Copy each line of the records below, from the first through the one that contains "purple triangle at", exactly as written.

- _Records drawn from a dataset_
[Start of section]

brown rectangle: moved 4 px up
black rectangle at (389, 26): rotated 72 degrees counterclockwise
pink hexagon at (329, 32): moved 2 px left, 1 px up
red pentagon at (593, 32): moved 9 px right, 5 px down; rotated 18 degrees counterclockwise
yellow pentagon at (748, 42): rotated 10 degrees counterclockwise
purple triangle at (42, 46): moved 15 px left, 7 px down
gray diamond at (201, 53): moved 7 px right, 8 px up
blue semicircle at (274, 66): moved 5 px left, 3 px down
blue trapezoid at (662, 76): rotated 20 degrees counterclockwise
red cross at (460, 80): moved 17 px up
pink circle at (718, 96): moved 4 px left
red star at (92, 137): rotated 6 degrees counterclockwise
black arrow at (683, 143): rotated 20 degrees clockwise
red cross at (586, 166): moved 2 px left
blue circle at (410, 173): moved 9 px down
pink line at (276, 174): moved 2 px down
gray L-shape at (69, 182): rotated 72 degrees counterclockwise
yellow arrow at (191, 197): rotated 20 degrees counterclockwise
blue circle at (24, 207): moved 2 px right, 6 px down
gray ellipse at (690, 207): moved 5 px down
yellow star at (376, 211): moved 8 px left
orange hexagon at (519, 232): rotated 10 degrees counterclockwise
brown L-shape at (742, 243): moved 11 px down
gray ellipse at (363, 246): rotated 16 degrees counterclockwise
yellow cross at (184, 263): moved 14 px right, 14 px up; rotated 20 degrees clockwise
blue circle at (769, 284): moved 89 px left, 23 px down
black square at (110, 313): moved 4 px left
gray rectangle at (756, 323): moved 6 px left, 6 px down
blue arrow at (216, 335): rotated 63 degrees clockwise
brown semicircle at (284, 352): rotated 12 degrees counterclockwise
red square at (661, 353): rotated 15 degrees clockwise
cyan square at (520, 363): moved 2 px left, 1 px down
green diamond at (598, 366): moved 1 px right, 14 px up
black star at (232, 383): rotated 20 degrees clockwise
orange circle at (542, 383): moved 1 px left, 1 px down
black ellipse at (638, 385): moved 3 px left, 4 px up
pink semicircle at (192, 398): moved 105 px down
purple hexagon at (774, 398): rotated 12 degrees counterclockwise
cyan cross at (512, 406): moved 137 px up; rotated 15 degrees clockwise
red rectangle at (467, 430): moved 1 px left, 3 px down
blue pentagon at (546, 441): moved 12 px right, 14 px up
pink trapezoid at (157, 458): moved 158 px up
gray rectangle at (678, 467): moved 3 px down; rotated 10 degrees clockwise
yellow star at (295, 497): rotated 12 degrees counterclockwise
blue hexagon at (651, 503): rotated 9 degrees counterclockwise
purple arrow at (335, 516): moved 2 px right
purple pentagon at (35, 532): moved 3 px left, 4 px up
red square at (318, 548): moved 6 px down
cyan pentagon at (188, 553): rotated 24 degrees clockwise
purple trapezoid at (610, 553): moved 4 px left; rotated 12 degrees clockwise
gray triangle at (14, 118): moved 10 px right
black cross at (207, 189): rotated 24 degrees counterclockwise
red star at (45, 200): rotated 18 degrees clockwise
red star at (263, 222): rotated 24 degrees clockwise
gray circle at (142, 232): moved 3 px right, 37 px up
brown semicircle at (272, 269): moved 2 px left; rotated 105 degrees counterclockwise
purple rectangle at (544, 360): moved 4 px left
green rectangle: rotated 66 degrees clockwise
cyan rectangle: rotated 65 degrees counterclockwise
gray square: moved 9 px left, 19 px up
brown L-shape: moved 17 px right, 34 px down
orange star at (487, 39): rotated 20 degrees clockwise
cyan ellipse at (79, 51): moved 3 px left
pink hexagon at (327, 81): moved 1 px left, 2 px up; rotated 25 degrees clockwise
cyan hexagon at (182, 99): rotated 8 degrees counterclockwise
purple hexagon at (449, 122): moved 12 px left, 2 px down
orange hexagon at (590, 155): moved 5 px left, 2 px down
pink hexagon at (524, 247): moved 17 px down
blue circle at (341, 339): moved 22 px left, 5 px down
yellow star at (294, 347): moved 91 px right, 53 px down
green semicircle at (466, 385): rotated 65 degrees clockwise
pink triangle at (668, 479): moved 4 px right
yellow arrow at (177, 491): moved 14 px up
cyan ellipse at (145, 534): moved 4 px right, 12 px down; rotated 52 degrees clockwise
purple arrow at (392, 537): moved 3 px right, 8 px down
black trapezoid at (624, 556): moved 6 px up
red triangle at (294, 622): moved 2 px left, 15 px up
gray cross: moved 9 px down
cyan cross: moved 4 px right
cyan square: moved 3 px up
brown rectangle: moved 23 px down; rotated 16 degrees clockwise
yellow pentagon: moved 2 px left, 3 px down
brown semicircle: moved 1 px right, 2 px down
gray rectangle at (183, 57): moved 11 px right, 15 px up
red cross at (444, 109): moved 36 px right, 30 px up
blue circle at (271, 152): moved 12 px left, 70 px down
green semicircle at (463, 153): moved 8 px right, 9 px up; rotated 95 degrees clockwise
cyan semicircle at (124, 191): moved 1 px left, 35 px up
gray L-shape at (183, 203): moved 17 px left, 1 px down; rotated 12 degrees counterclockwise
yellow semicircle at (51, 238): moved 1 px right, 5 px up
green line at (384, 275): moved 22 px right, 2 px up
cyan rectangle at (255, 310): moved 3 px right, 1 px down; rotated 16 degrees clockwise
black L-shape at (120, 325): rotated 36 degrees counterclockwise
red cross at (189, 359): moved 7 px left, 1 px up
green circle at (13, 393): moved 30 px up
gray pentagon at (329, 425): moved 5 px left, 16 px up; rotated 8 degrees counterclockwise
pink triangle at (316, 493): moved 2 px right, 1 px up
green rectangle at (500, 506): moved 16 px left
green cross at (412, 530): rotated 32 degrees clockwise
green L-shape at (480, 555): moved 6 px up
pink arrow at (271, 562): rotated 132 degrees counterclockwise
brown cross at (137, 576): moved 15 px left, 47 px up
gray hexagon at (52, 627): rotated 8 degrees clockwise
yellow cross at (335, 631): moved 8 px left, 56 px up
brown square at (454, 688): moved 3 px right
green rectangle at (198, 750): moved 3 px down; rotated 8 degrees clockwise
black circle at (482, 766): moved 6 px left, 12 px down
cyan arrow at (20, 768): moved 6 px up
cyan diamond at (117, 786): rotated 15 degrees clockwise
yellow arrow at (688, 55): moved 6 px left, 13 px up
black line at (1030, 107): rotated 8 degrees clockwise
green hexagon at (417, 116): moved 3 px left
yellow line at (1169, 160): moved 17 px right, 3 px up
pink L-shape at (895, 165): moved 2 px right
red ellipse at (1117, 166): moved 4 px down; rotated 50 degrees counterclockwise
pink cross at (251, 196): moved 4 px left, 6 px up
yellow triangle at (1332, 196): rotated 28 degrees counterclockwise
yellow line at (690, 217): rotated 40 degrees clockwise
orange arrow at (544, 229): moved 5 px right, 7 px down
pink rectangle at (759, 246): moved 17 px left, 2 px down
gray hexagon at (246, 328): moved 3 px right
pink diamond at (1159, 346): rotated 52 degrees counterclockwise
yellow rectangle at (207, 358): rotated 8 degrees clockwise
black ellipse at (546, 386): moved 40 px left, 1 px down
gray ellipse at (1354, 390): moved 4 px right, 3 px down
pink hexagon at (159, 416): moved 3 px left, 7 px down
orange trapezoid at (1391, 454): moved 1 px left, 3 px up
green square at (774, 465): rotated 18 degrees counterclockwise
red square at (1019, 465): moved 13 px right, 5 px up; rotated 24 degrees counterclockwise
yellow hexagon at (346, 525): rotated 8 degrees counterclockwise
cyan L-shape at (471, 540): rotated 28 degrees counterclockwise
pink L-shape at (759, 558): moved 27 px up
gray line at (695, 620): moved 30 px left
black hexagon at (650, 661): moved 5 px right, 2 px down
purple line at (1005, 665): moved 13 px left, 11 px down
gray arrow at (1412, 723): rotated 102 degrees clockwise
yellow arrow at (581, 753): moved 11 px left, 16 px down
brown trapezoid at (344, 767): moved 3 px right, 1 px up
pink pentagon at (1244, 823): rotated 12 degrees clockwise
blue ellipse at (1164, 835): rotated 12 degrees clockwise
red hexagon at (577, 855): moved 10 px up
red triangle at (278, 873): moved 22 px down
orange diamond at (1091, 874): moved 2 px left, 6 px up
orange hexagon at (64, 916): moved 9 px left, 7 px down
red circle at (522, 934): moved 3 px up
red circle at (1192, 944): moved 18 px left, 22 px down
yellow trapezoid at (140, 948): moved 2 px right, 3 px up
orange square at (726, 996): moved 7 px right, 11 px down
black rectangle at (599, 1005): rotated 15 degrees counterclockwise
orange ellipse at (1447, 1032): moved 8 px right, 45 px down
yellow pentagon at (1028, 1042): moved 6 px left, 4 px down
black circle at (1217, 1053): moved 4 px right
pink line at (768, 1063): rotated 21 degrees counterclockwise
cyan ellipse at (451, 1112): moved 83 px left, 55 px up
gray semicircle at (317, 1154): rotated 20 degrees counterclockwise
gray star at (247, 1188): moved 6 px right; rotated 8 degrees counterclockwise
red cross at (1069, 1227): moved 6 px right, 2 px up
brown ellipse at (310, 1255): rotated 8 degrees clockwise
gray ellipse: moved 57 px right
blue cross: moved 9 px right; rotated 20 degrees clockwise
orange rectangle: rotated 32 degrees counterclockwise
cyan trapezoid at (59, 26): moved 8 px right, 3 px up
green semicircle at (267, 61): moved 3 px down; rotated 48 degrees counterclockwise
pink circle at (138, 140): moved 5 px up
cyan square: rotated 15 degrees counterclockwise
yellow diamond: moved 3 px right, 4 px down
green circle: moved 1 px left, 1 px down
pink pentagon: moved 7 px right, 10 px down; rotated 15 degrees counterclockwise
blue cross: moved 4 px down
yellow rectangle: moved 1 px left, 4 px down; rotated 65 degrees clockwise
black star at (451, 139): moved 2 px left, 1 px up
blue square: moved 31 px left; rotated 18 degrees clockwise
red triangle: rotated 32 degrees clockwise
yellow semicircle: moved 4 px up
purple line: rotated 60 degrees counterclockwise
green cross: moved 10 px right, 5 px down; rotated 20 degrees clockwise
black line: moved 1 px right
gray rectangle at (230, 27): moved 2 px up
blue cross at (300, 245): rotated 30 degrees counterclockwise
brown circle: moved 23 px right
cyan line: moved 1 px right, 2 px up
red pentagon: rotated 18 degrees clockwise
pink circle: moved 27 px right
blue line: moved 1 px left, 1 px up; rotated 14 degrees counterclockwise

[End of section]

- _Solved problem_
brown rectangle: moved 4 px up
black rectangle at (389, 26): rotated 72 degrees counterclockwise
pink hexagon at (329, 32): moved 2 px left, 1 px up
red pentagon at (593, 32): moved 9 px right, 5 px down; rotated 18 degrees counterclockwise
yellow pentagon at (748, 42): rotated 10 degrees counterclockwise
purple triangle at (42, 46): moved 15 px left, 7 px down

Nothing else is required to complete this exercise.